§ Problem to work on
This calls for a word-for-word copy of all the data, with each picture removed.

§ Supplied material
==================================================
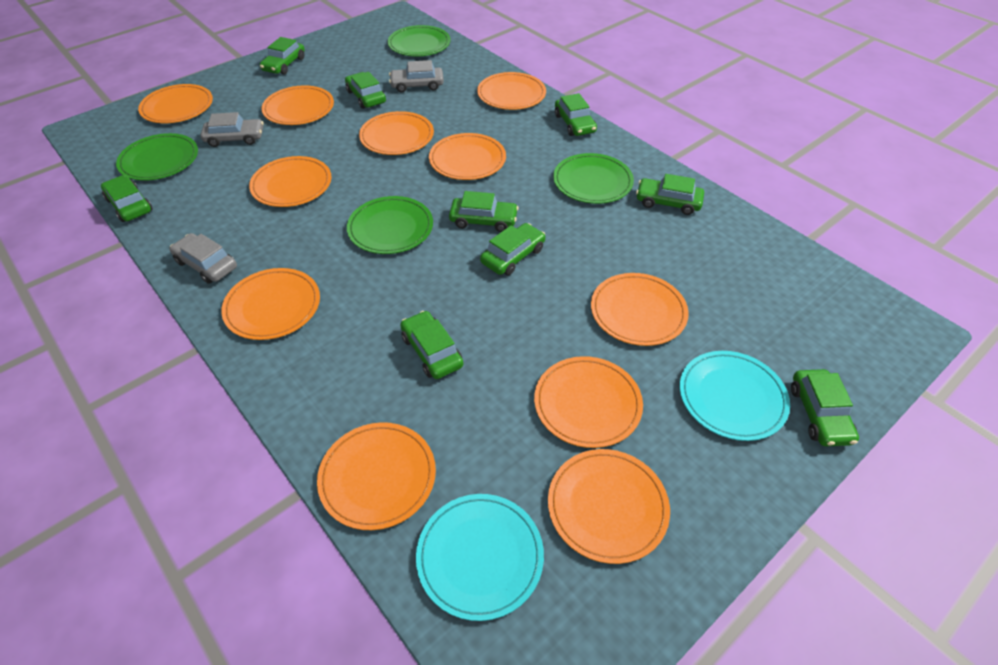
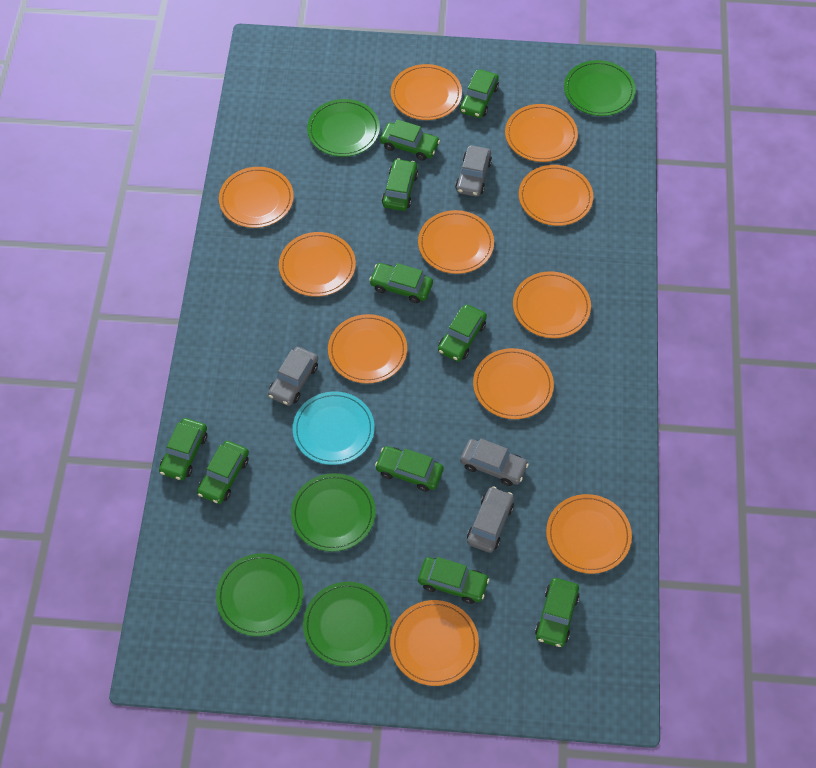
green car: 9 -> 10
green plate: 4 -> 5
grey car: 3 -> 4
turquoise plate: 2 -> 1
==================================================
§ Solution to this task
green car: 9 -> 10
green plate: 4 -> 5
grey car: 3 -> 4
turquoise plate: 2 -> 1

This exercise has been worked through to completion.